SUPPLIED RECORDS:
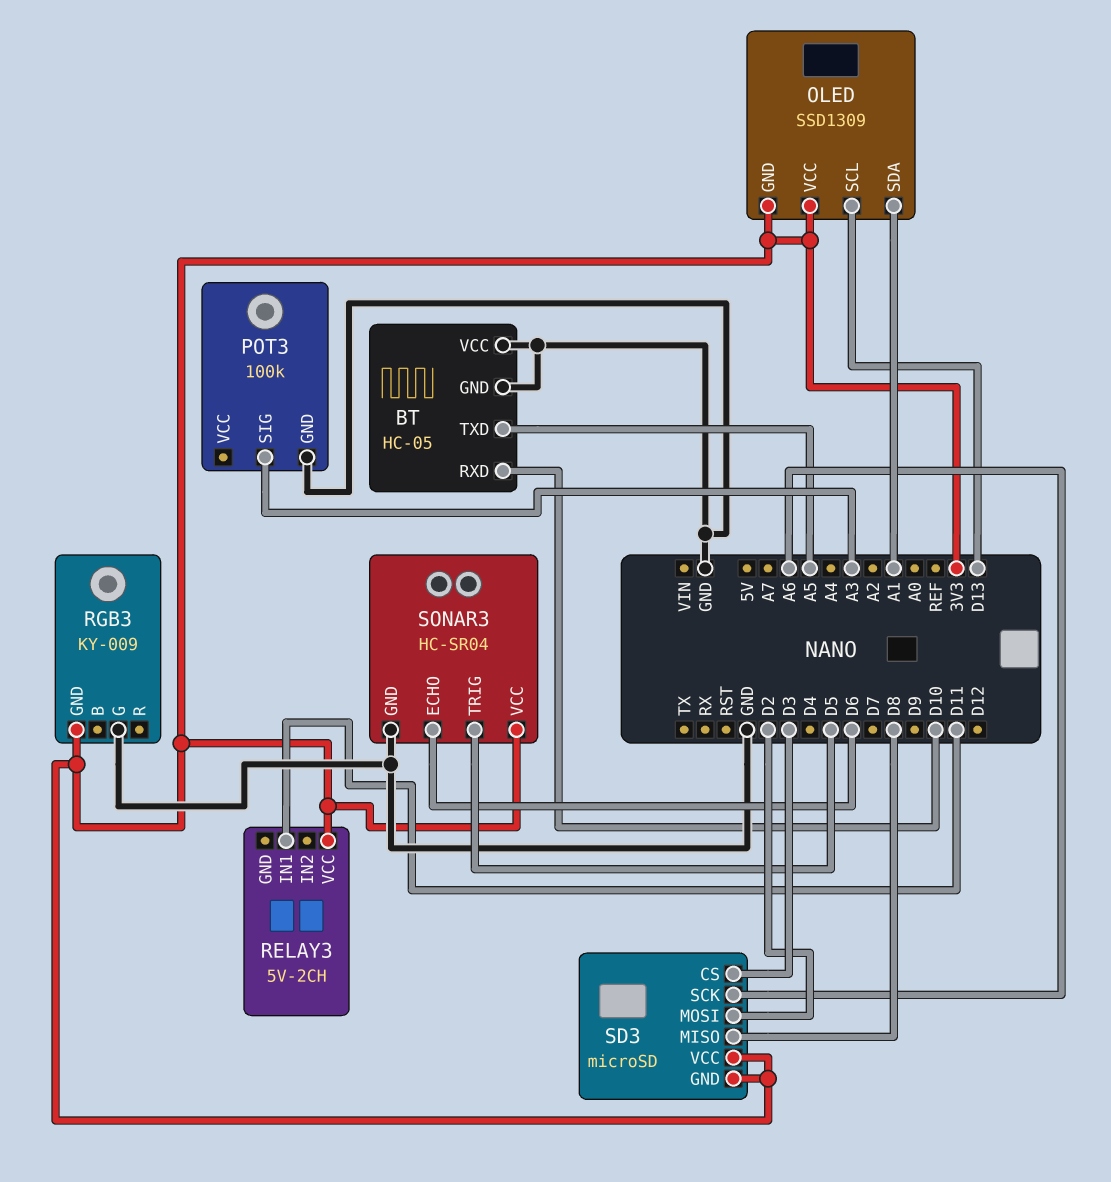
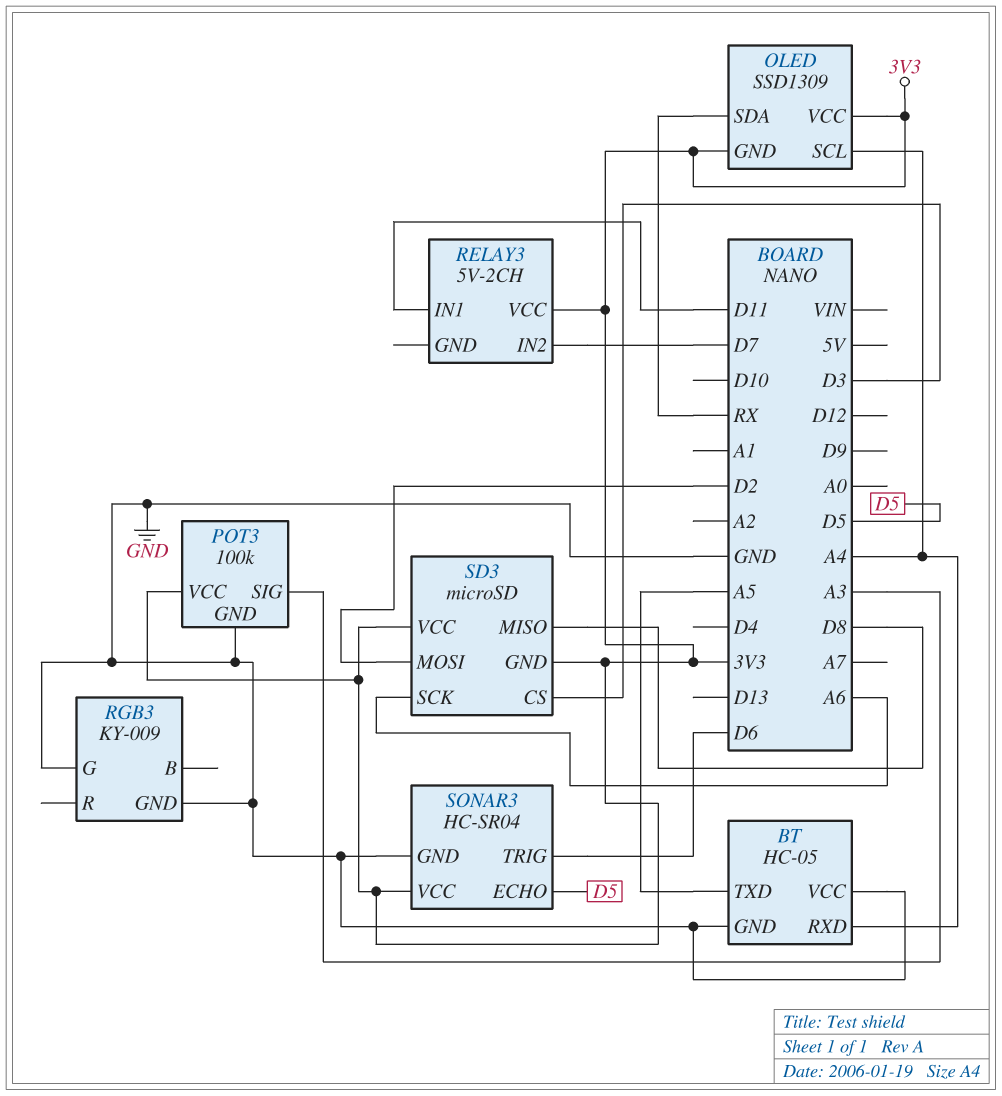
BT pin RXD: D10 -> A4
OLED pin SCL: D13 -> A4
OLED pin SDA: A1 -> RX
POT3 pin VCC: none -> 3V3
RELAY3 pin IN2: none -> D7
RGB3 pin GND: 3V3 -> GND
SONAR3 pin ECHO: D6 -> D5
SONAR3 pin TRIG: D5 -> D6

WHAT IS REQUIRED:
Across the material, how many lines contain "none"? The reply must be that number and nothing else.

ANSWER BOX:
2